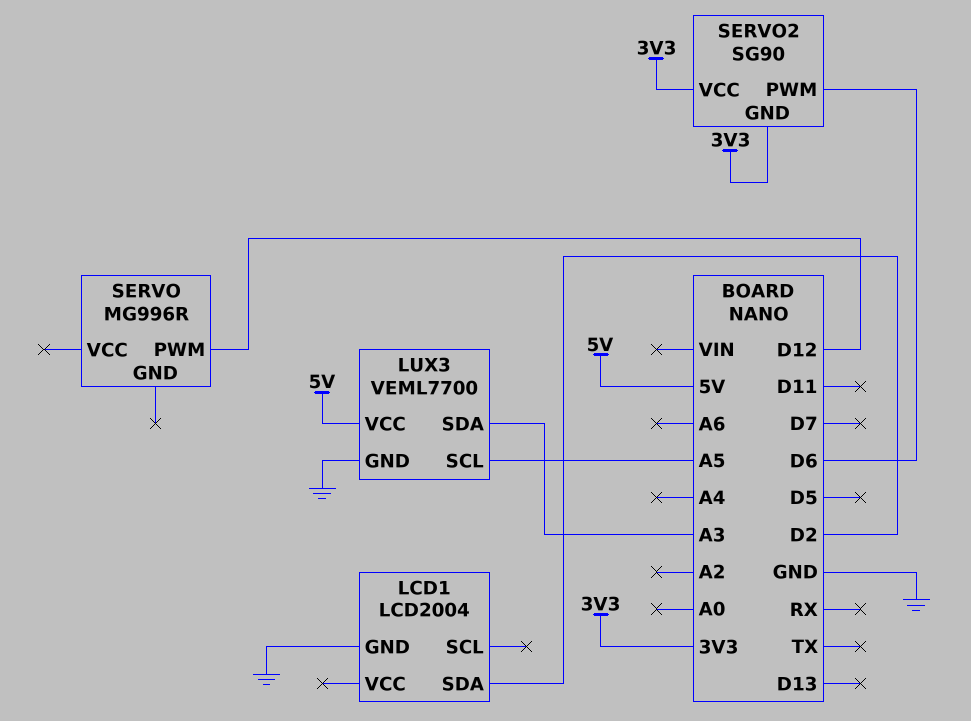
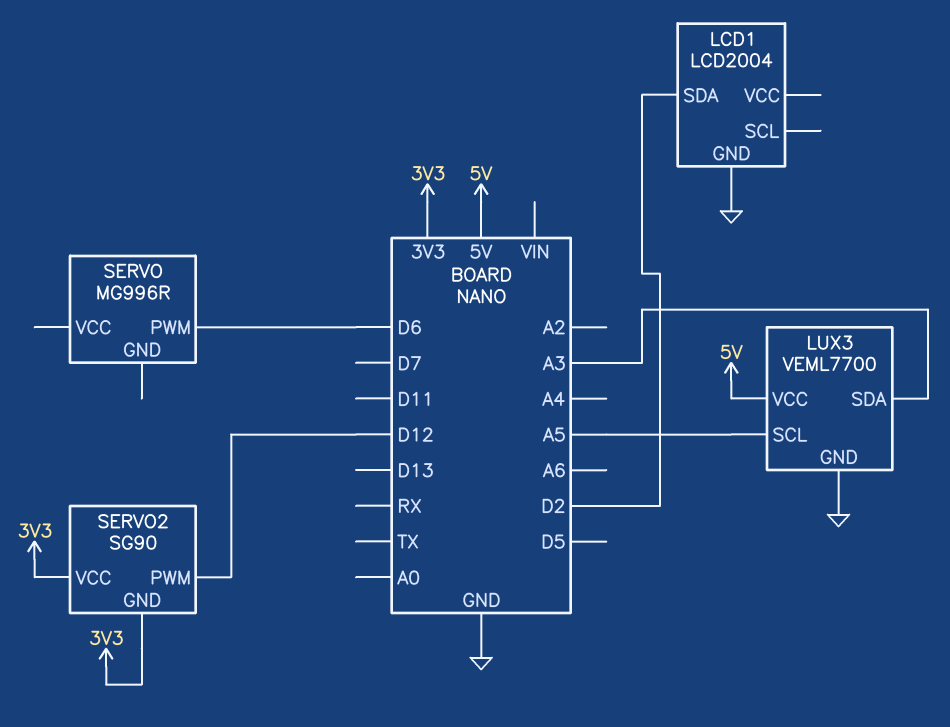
SERVO pin PWM: D12 -> D6
SERVO2 pin PWM: D6 -> D12

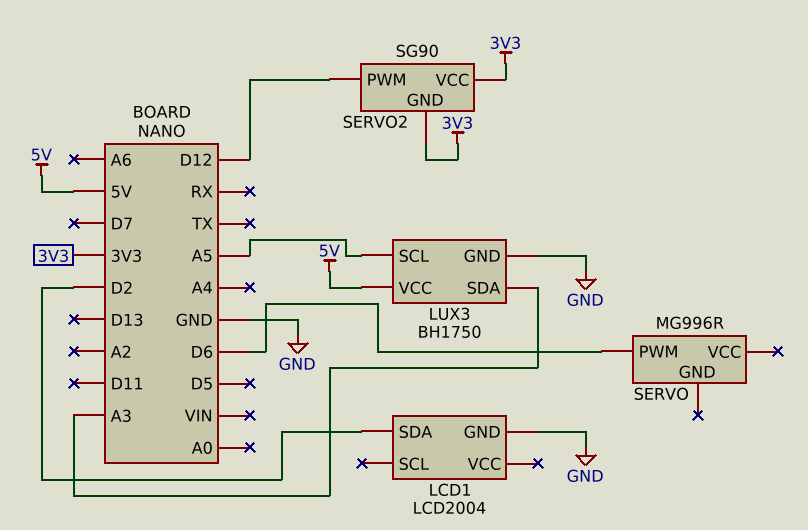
LUX3: VEML7700 -> BH1750

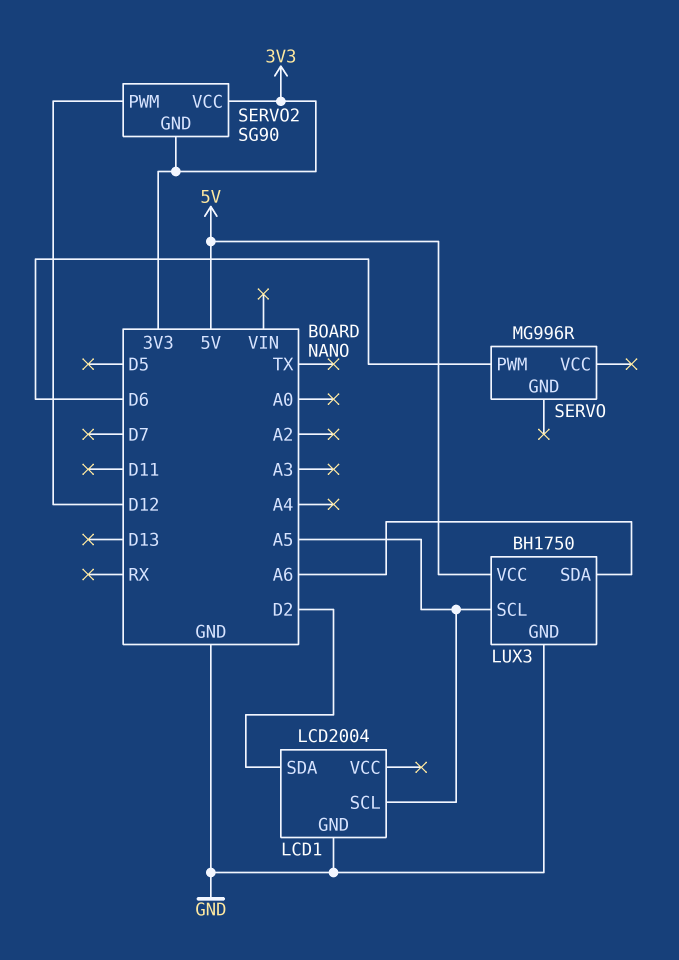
LCD1 pin SCL: none -> A5
LUX3 pin SDA: A3 -> A6

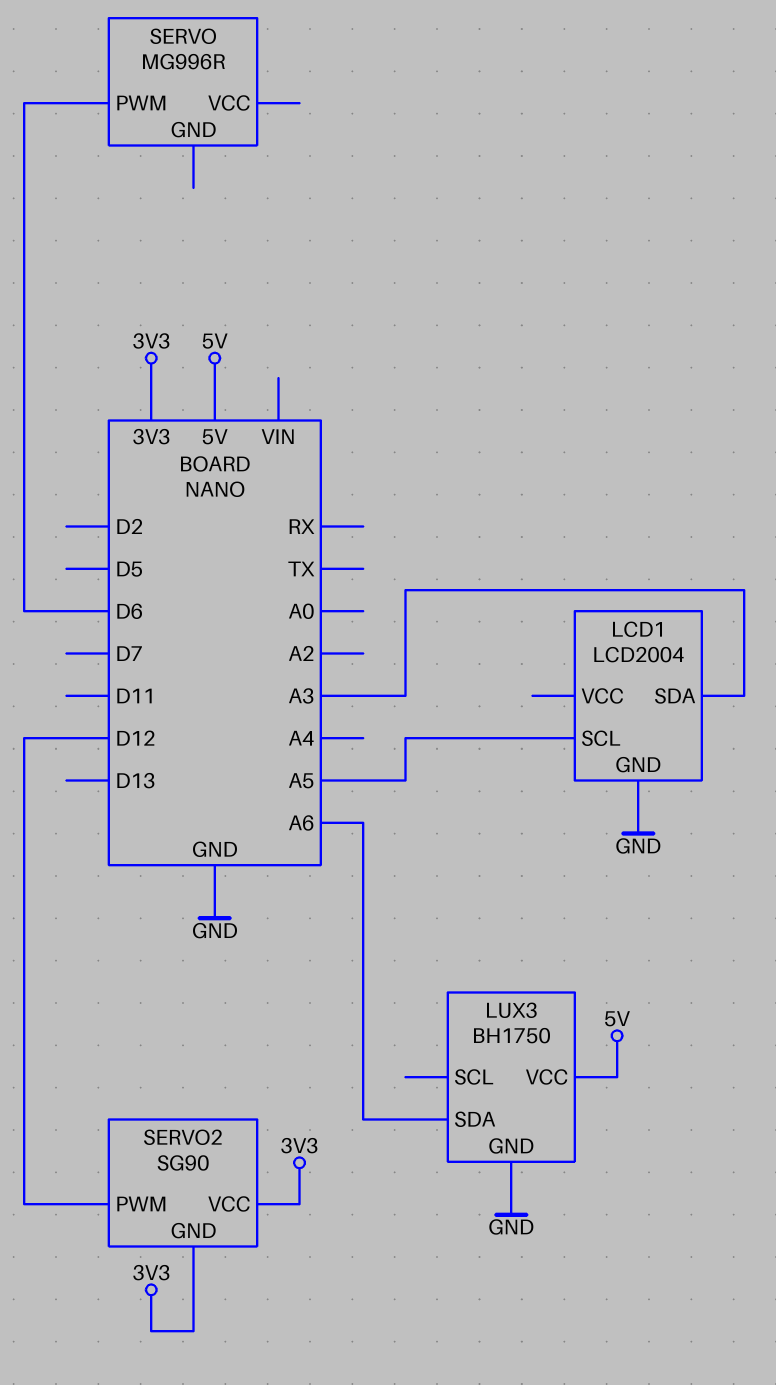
LCD1 pin SDA: D2 -> A3
LUX3 pin SCL: A5 -> none

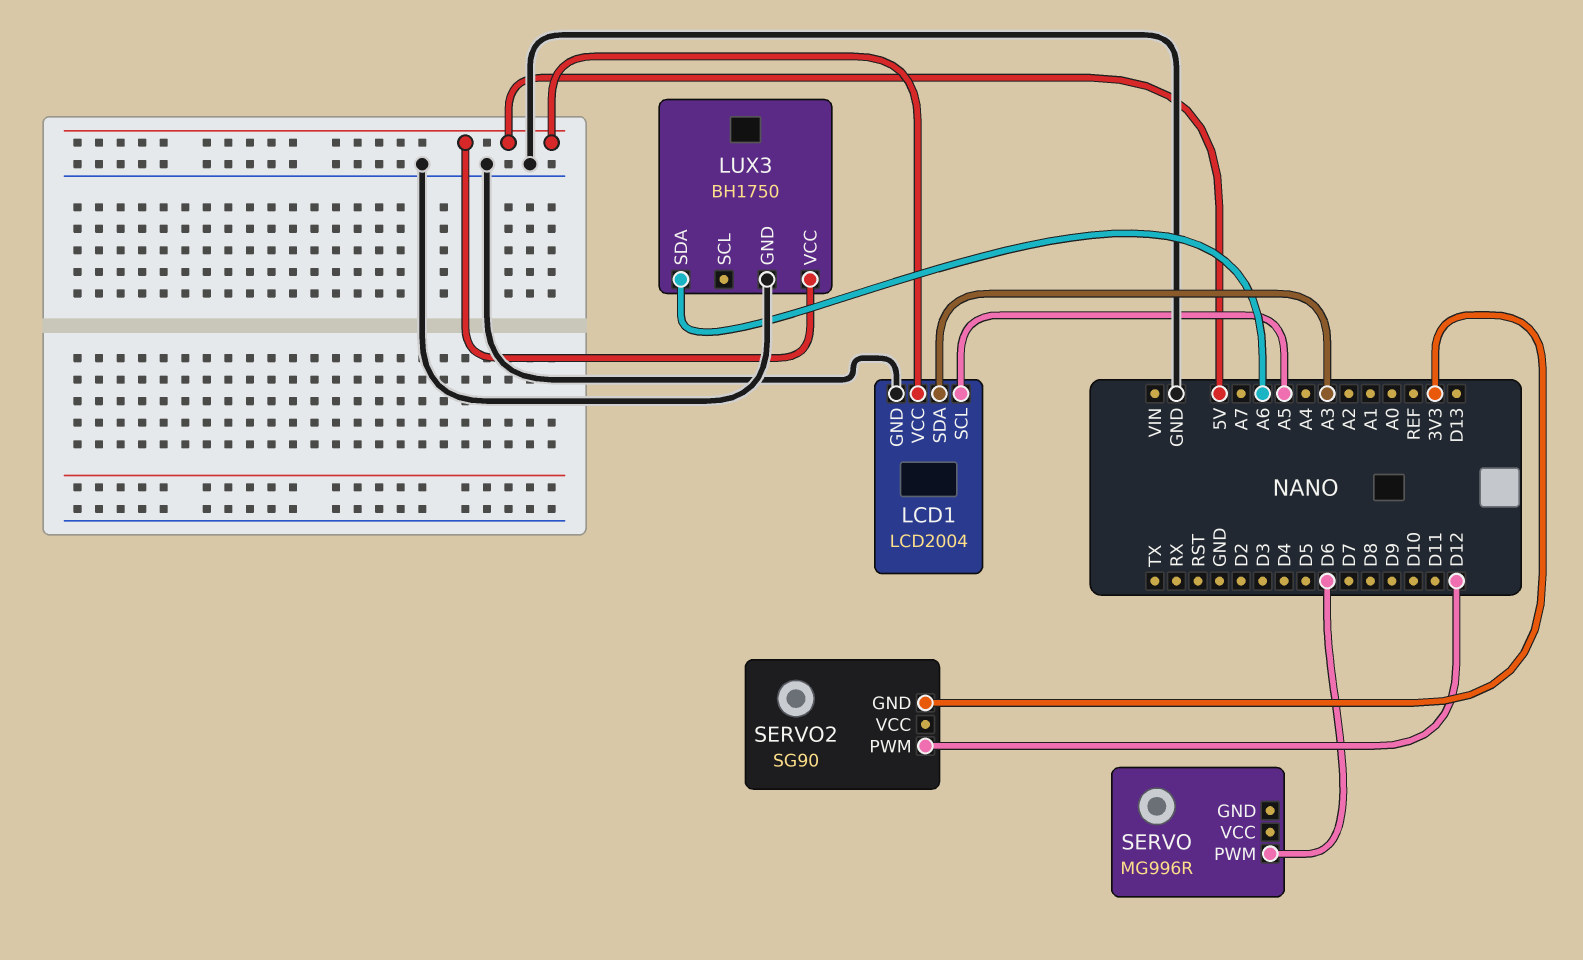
LCD1 pin VCC: none -> 5V
SERVO2 pin VCC: 3V3 -> none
──────
** Problem requirements **
Reproduce all of the entries word for word, skipping any pictures they hold.

** Problem solution **
SERVO pin PWM: D12 -> D6
SERVO2 pin PWM: D6 -> D12

LUX3: VEML7700 -> BH1750

LCD1 pin SCL: none -> A5
LUX3 pin SDA: A3 -> A6

LCD1 pin SDA: D2 -> A3
LUX3 pin SCL: A5 -> none

LCD1 pin VCC: none -> 5V
SERVO2 pin VCC: 3V3 -> none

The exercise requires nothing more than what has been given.